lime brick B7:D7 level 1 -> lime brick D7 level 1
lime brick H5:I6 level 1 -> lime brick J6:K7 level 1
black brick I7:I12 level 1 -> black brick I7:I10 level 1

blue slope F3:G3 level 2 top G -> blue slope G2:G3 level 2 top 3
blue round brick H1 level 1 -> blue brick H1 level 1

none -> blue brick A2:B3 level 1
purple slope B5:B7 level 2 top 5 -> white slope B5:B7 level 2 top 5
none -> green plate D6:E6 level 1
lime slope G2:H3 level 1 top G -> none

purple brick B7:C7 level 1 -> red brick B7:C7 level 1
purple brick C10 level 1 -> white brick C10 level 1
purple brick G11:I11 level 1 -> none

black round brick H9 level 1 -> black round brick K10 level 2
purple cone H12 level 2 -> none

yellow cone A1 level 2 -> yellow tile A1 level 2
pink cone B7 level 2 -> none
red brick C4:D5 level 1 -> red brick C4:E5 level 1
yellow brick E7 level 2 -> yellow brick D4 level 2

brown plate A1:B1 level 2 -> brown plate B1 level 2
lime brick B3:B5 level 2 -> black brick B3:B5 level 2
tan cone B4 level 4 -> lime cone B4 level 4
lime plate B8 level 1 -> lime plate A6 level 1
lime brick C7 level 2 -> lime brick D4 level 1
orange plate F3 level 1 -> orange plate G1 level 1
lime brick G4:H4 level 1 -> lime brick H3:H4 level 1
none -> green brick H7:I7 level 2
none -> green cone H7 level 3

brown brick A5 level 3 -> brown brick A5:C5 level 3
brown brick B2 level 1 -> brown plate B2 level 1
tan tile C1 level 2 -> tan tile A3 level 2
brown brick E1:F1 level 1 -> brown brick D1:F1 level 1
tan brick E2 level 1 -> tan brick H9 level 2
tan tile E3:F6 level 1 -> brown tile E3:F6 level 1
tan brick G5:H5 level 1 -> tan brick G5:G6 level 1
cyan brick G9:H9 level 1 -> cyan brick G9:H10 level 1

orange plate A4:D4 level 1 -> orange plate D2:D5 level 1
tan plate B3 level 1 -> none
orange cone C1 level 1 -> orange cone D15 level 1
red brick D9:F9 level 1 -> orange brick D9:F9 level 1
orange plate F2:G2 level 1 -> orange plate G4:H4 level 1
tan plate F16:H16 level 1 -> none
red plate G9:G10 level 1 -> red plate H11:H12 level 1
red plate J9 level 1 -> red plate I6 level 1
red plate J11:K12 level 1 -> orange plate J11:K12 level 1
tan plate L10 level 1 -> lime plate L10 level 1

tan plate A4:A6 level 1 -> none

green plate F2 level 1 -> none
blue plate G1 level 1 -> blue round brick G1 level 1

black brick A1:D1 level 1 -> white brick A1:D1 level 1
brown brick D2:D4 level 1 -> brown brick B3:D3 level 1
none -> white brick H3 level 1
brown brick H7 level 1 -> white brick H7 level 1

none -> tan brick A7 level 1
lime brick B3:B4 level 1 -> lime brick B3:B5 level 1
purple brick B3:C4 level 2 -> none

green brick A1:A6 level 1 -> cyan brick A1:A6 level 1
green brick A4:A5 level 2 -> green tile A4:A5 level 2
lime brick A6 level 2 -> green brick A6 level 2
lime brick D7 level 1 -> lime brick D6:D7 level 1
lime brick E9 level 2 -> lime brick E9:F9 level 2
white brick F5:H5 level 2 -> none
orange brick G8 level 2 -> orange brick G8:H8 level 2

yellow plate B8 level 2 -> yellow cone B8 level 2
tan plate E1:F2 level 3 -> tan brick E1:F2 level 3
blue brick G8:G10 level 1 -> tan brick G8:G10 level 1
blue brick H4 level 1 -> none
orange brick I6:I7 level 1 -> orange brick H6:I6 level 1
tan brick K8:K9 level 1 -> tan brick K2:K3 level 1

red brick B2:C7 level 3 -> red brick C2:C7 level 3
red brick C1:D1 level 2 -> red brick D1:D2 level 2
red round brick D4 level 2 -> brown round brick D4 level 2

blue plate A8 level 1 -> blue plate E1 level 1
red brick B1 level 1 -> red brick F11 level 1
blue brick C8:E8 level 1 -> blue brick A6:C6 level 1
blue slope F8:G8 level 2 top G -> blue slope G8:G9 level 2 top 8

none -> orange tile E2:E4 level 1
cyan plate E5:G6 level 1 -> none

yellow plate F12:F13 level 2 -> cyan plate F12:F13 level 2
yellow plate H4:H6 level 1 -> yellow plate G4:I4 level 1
○ ○ ○
> **Exercise instructions**
Beginning at the opening line of the data, transcribe each line exactly until you reach the line with "none -> green brick H7:I7 level 2", which you also include, and go no further.

> **Exercise result**
lime brick B7:D7 level 1 -> lime brick D7 level 1
lime brick H5:I6 level 1 -> lime brick J6:K7 level 1
black brick I7:I12 level 1 -> black brick I7:I10 level 1

blue slope F3:G3 level 2 top G -> blue slope G2:G3 level 2 top 3
blue round brick H1 level 1 -> blue brick H1 level 1

none -> blue brick A2:B3 level 1
purple slope B5:B7 level 2 top 5 -> white slope B5:B7 level 2 top 5
none -> green plate D6:E6 level 1
lime slope G2:H3 level 1 top G -> none

purple brick B7:C7 level 1 -> red brick B7:C7 level 1
purple brick C10 level 1 -> white brick C10 level 1
purple brick G11:I11 level 1 -> none

black round brick H9 level 1 -> black round brick K10 level 2
purple cone H12 level 2 -> none

yellow cone A1 level 2 -> yellow tile A1 level 2
pink cone B7 level 2 -> none
red brick C4:D5 level 1 -> red brick C4:E5 level 1
yellow brick E7 level 2 -> yellow brick D4 level 2

brown plate A1:B1 level 2 -> brown plate B1 level 2
lime brick B3:B5 level 2 -> black brick B3:B5 level 2
tan cone B4 level 4 -> lime cone B4 level 4
lime plate B8 level 1 -> lime plate A6 level 1
lime brick C7 level 2 -> lime brick D4 level 1
orange plate F3 level 1 -> orange plate G1 level 1
lime brick G4:H4 level 1 -> lime brick H3:H4 level 1
none -> green brick H7:I7 level 2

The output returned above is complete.